#### [Required work]
Please repeat the records below exactly, skipping any pictures.

#### [Source information]
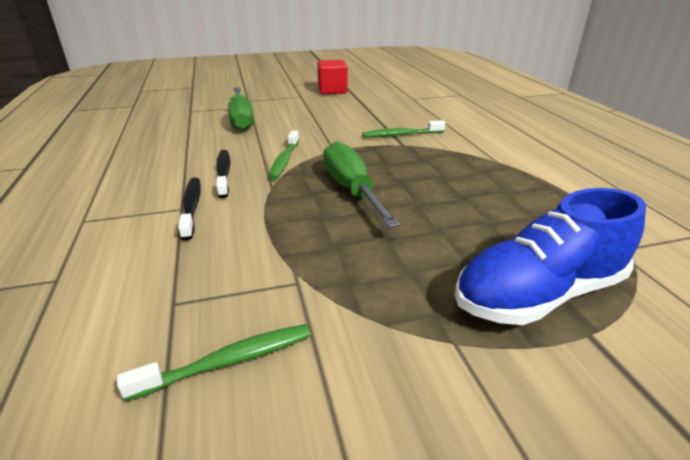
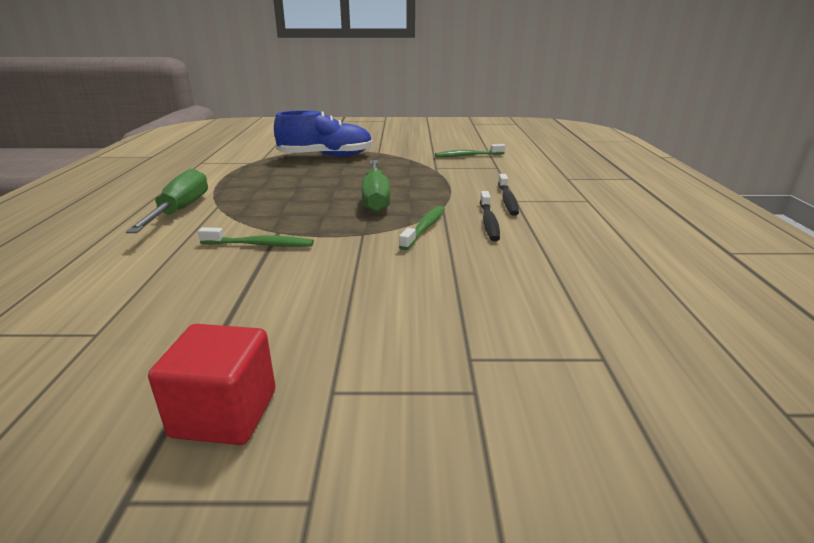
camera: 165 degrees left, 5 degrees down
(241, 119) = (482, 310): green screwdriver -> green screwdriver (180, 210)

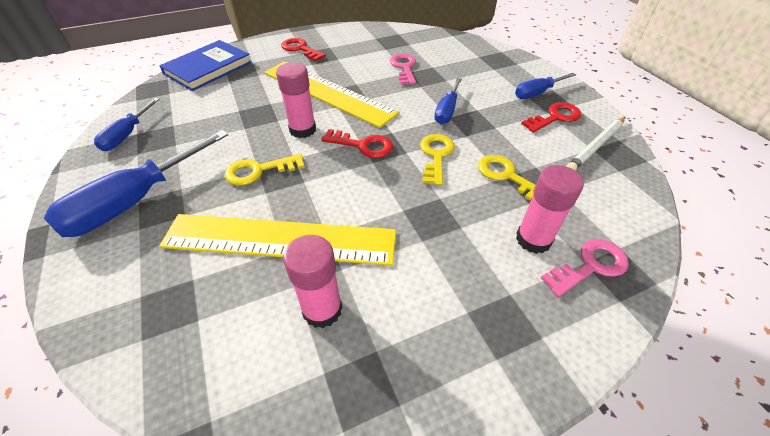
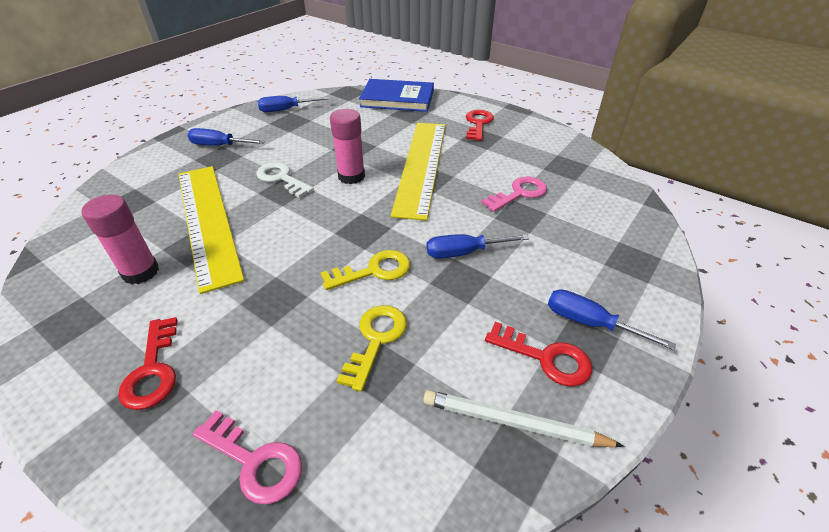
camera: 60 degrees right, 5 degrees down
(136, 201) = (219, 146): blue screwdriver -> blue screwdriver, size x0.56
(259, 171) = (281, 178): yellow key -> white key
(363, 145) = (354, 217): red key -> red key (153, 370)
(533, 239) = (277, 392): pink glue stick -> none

#### [Answer box]
camera: 165 degrees left, 5 degrees down
(241, 119) = (482, 310): green screwdriver -> green screwdriver (180, 210)

camera: 60 degrees right, 5 degrees down
(136, 201) = (219, 146): blue screwdriver -> blue screwdriver, size x0.56
(259, 171) = (281, 178): yellow key -> white key
(363, 145) = (354, 217): red key -> red key (153, 370)
(533, 239) = (277, 392): pink glue stick -> none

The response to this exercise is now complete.